→ **TASK BRIEF**:
Search the entries below for the word "traffic", then copy each line in which it is found.

→ **INPUT MATERIAL**:
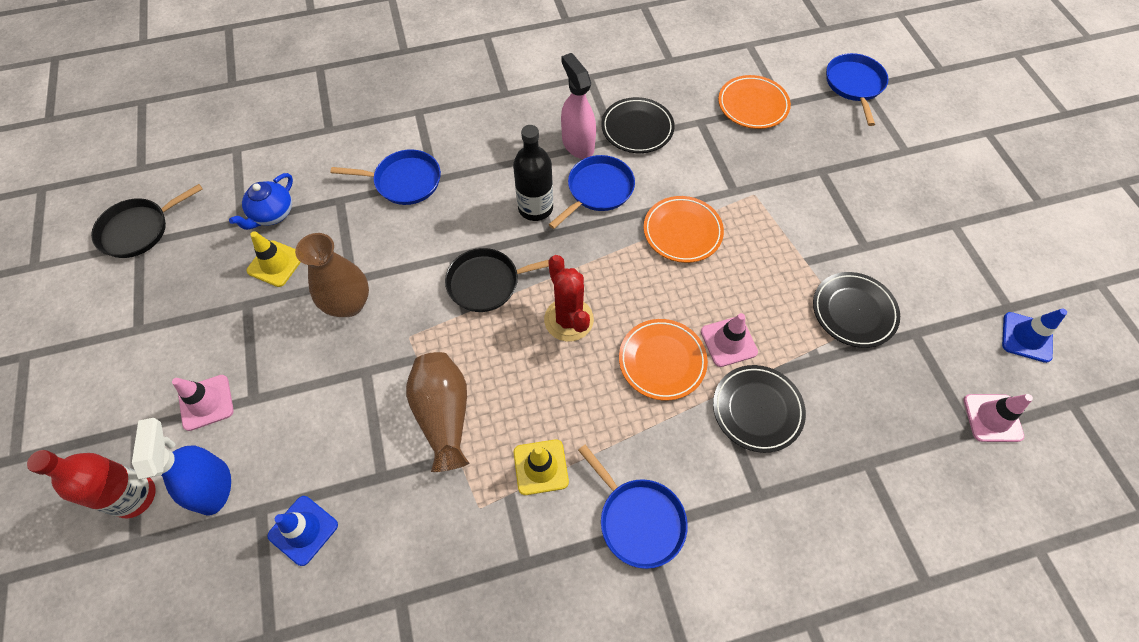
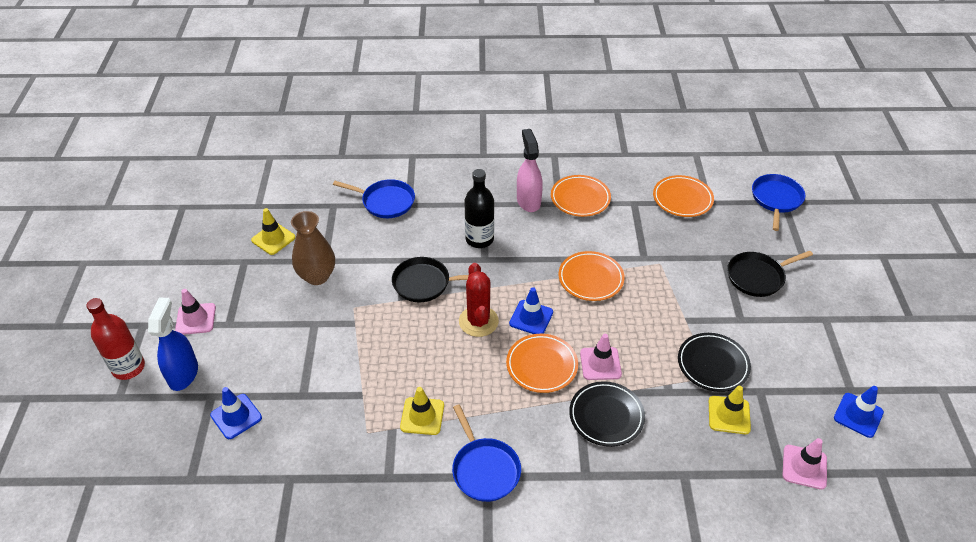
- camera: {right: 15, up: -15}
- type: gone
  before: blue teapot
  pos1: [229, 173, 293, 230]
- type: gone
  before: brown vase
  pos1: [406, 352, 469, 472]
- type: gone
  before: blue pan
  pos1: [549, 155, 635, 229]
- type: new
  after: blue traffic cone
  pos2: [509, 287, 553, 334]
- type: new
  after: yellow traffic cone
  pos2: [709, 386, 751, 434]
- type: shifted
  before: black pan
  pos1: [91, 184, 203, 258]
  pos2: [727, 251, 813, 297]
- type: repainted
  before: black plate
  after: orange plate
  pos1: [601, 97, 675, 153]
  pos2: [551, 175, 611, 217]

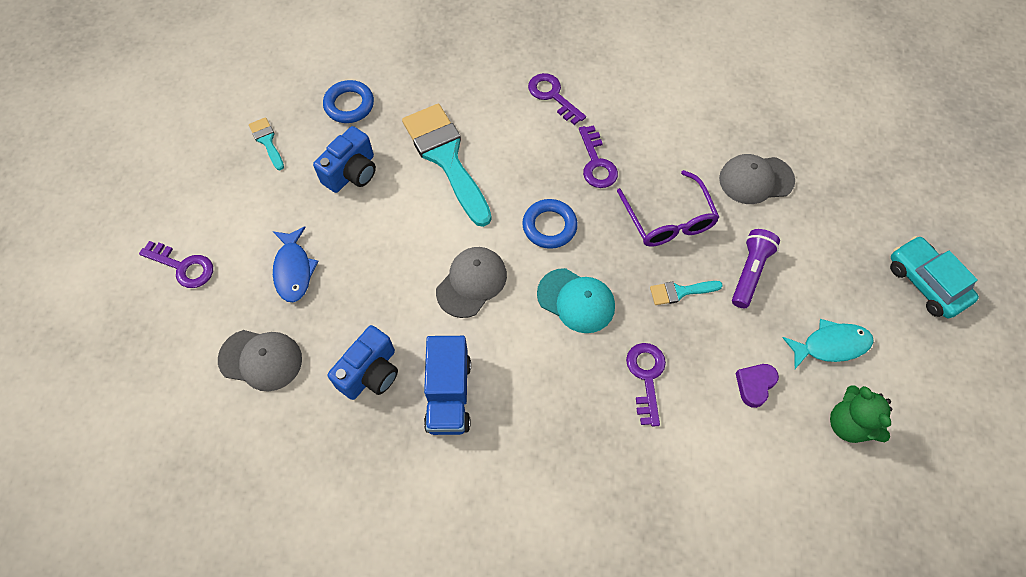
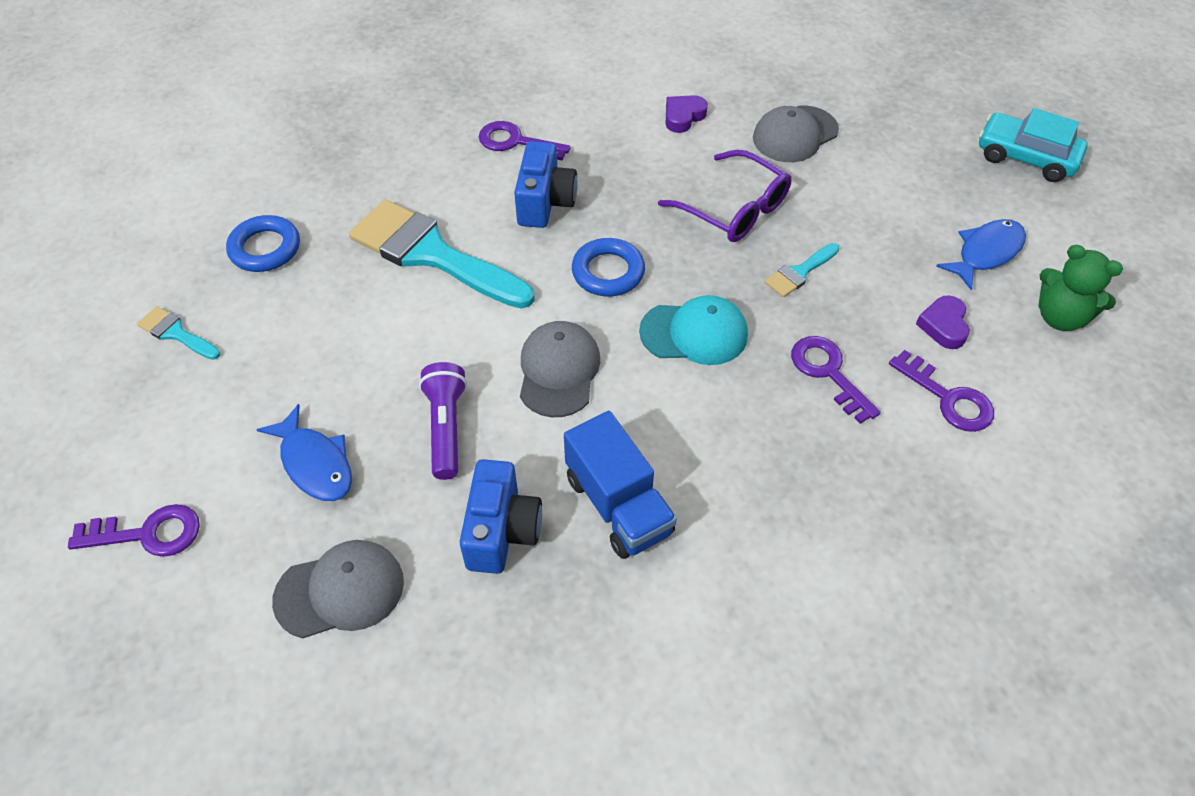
- camera: {right: -30, up: -10}
- type: new
  after: purple heart
  pos2: [666, 95, 708, 133]
- type: shifted
  before: blue camera
  pos1: [313, 126, 376, 193]
  pos2: [514, 141, 578, 228]
- type: shifted
  before: purple key
  pos1: [579, 125, 618, 188]
  pos2: [889, 350, 994, 432]
- type: shifted
  before: purple flashlight
  pos1: [732, 229, 780, 308]
  pos2: [419, 362, 467, 480]
- type: repainted
  before: turquoise fish
  after: blue fish
  pos1: [782, 319, 874, 369]
  pos2: [936, 219, 1026, 291]

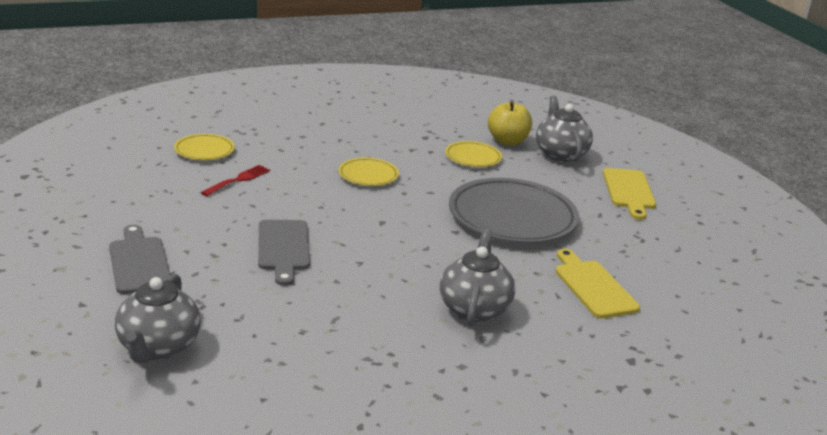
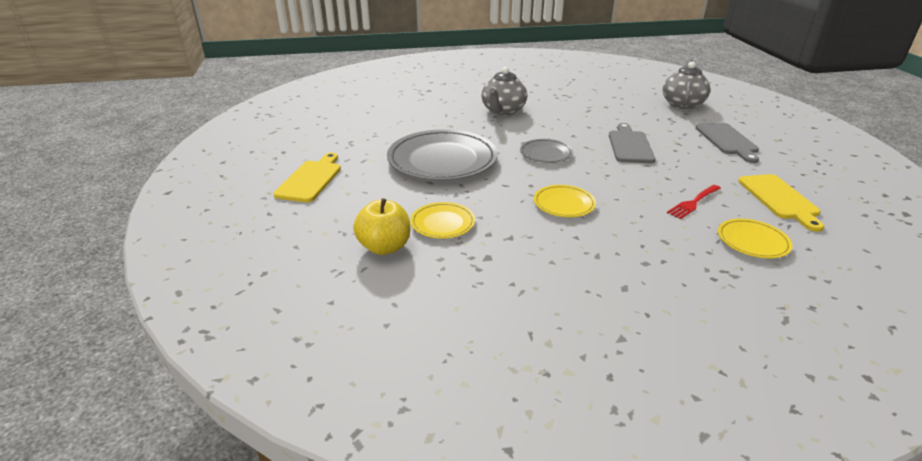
- camera: {right: -165, up: 5}
- type: gone
  before: grey teapot
  pos1: [536, 96, 593, 162]
- type: new
  after: grey plate
  pos2: [520, 139, 573, 163]
- type: shifted
  before: yellow cutting board
  pos1: [555, 249, 640, 318]
  pos2: [738, 174, 824, 232]

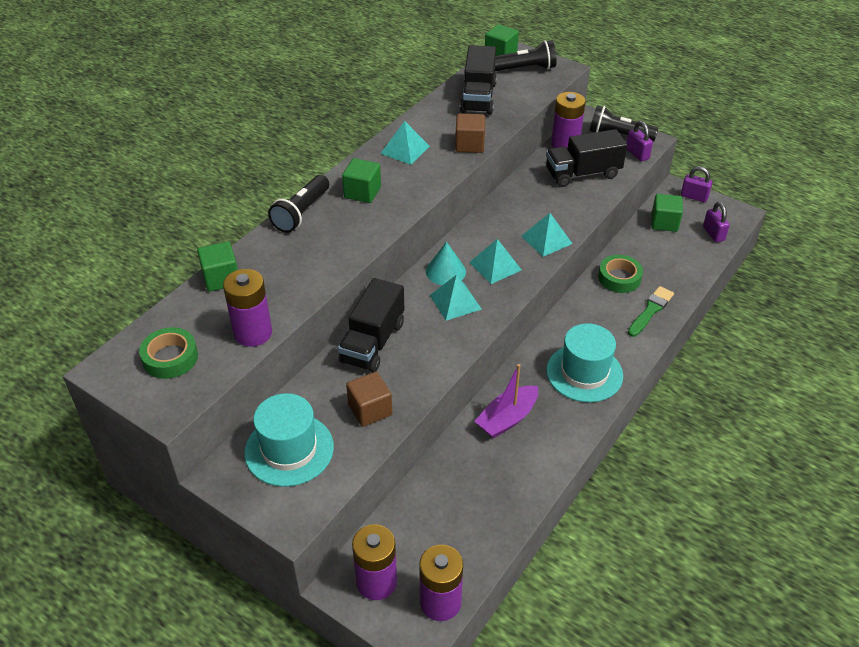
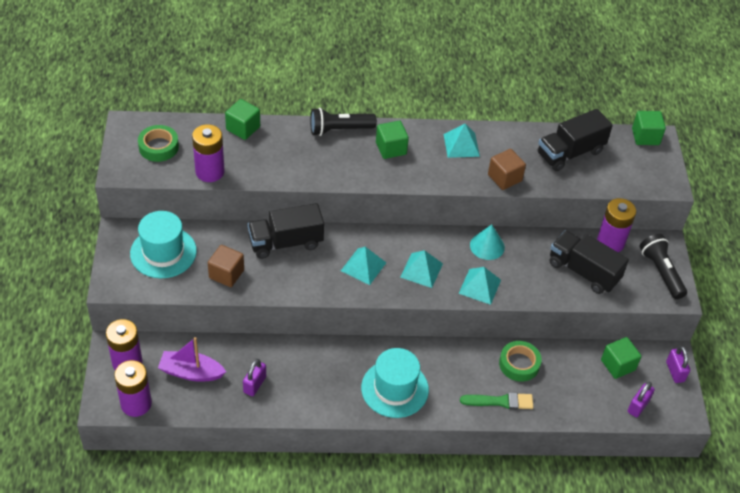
- camera: {right: 50, up: 5}
- type: gone
  before: black flashlight
  pos1: [495, 40, 557, 71]
- type: shifted
  before: turquoise cone
  pos1: [426, 242, 466, 285]
  pos2: [470, 224, 505, 260]
- type: shifted
  before: purple boat
  pos1: [474, 364, 538, 439]
  pos2: [158, 337, 226, 382]
- type: shifted
  before: purple padlock
  pos1: [626, 121, 653, 161]
  pos2: [243, 359, 266, 396]

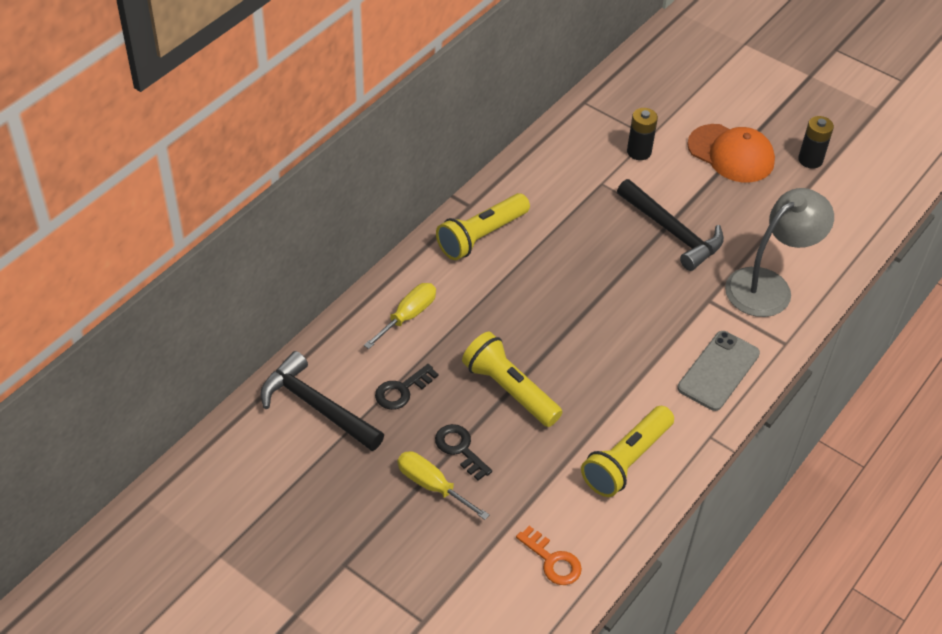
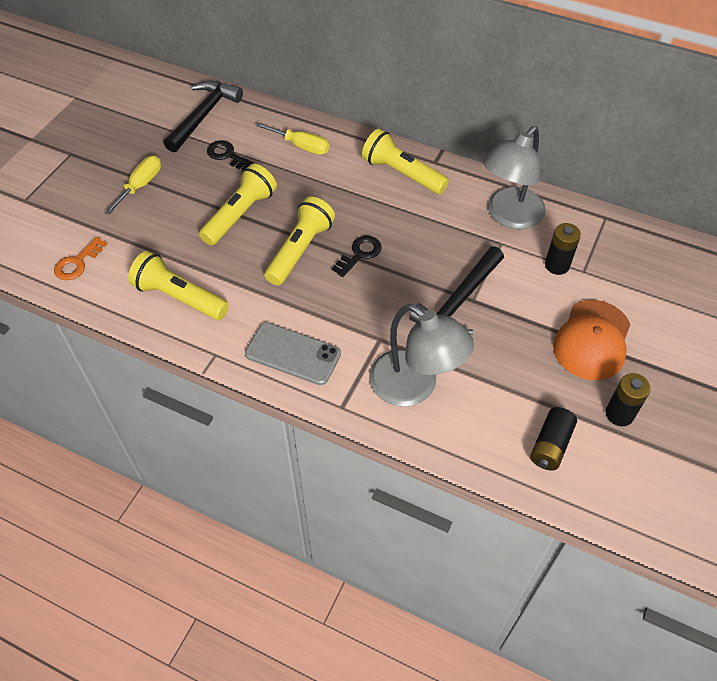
- camera: {right: 80, up: 5}
- type: new
  after: yellow flashlight
  pos2: [265, 196, 335, 286]
- type: new
  after: grey lamp
  pos2: [483, 126, 546, 229]
- type: new
  after: black battery
  pos2: [530, 407, 577, 471]
- type: shifted
  before: black key
  pos1: [435, 424, 492, 481]
  pos2: [332, 236, 382, 277]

→ **WRITTEN ANSWER**:
  after: blue traffic cone
  after: yellow traffic cone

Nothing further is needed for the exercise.